WHAT TO WORK ON
What must be written out is each line from the one holding "Someone carried the imbryk" through the end of the records, word for word, minus any pictures.

(Records from a data collection)
● ● ● ●
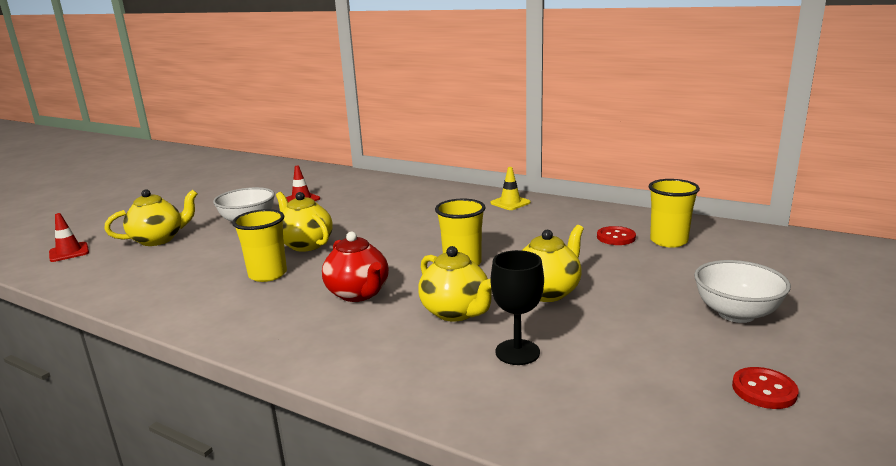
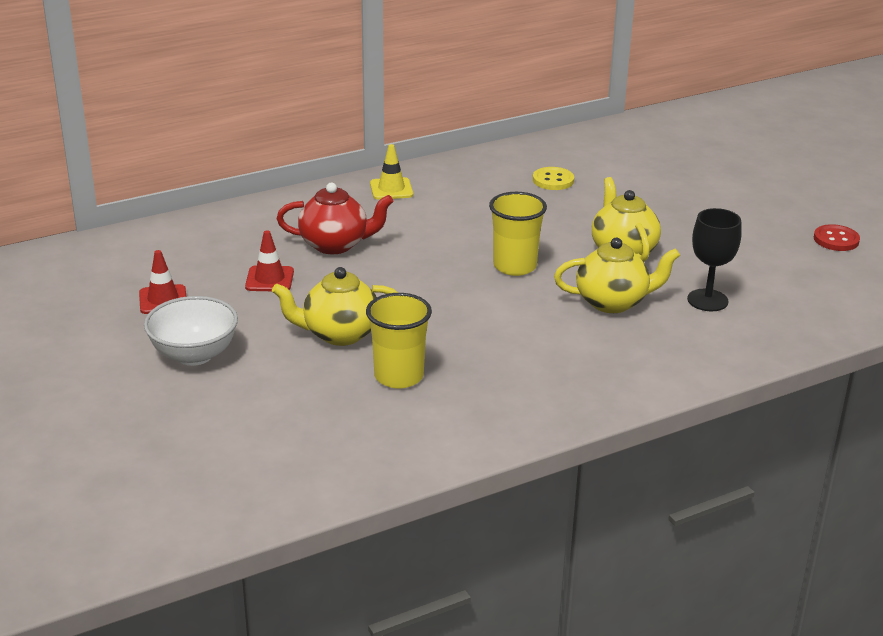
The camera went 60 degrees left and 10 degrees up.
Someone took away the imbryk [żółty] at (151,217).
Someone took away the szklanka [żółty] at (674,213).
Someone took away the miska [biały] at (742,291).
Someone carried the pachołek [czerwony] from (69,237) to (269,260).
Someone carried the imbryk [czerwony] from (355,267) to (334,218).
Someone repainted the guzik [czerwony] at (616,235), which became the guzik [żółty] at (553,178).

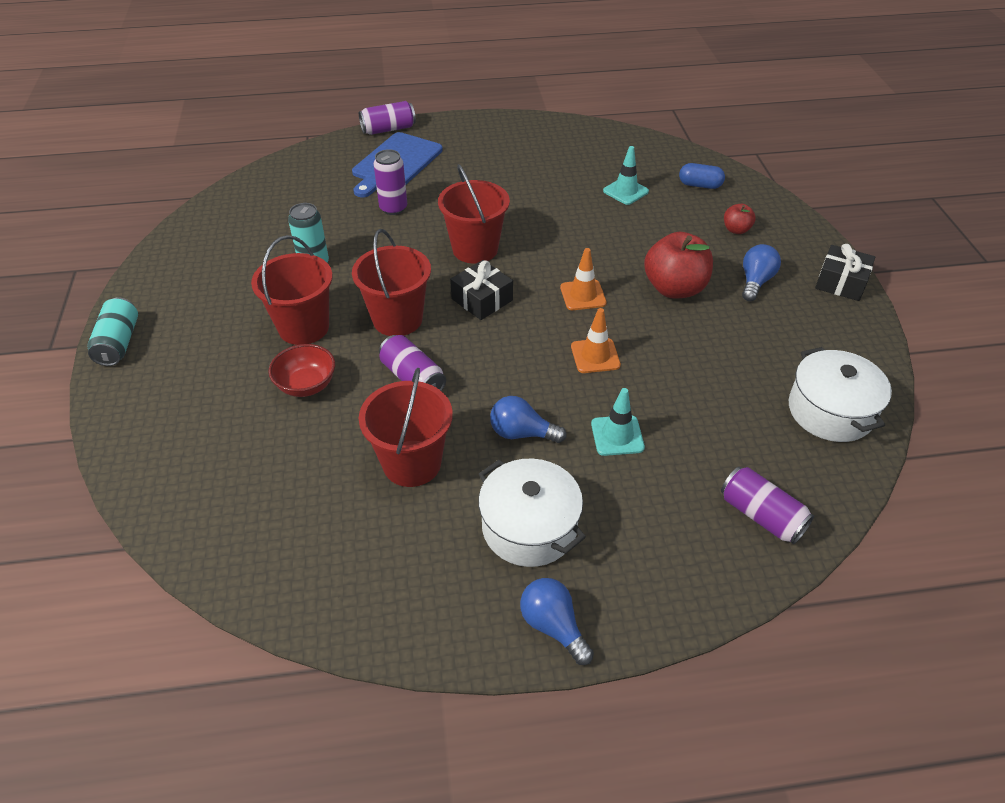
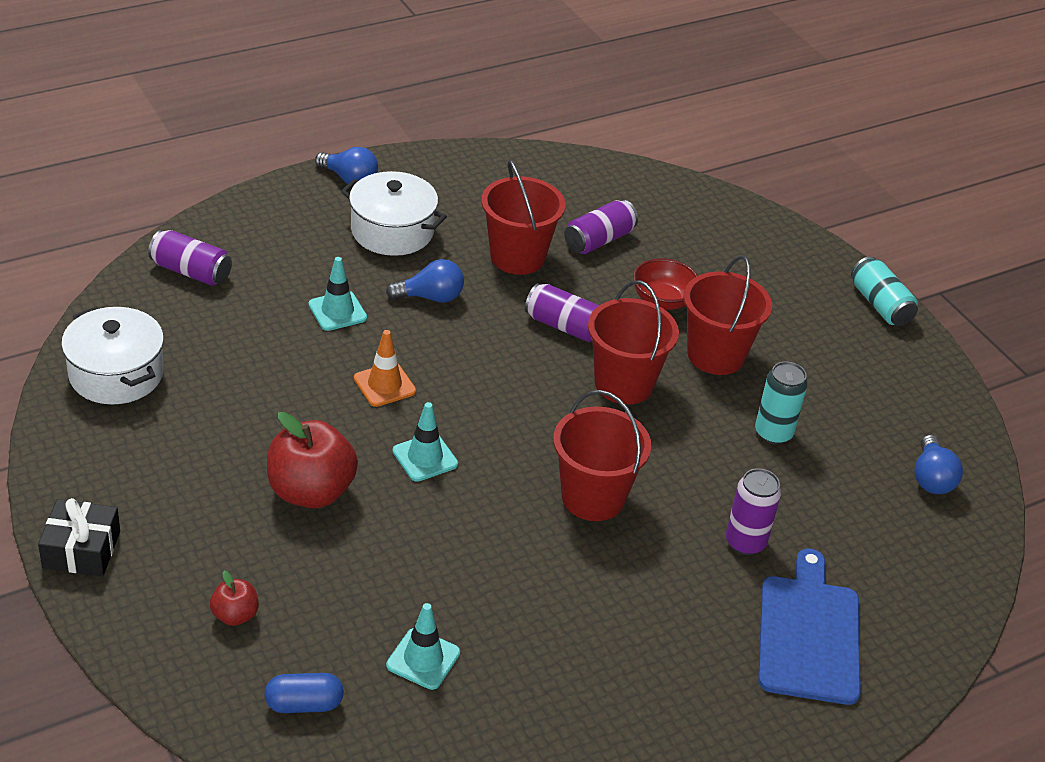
The camera went 155 degrees right and 5 degrees down.
Someone took away the prezent [czarny] at (481,290).
Someone carried the puszka [fioletowy] from (387,118) to (601,227).
Someone carried the żarówka [niebieski] from (761,272) to (938,464).
Someone repainted the pachołek [pomarańczowy] at (583,279), which became the pachołek [turkusowy] at (425,442).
● ● ● ●
SOLUTION BELOW
Someone carried the imbryk [czerwony] from (355,267) to (334,218).
Someone repainted the guzik [czerwony] at (616,235), which became the guzik [żółty] at (553,178).

The camera went 155 degrees right and 5 degrees down.
Someone took away the prezent [czarny] at (481,290).
Someone carried the puszka [fioletowy] from (387,118) to (601,227).
Someone carried the żarówka [niebieski] from (761,272) to (938,464).
Someone repainted the pachołek [pomarańczowy] at (583,279), which became the pachołek [turkusowy] at (425,442).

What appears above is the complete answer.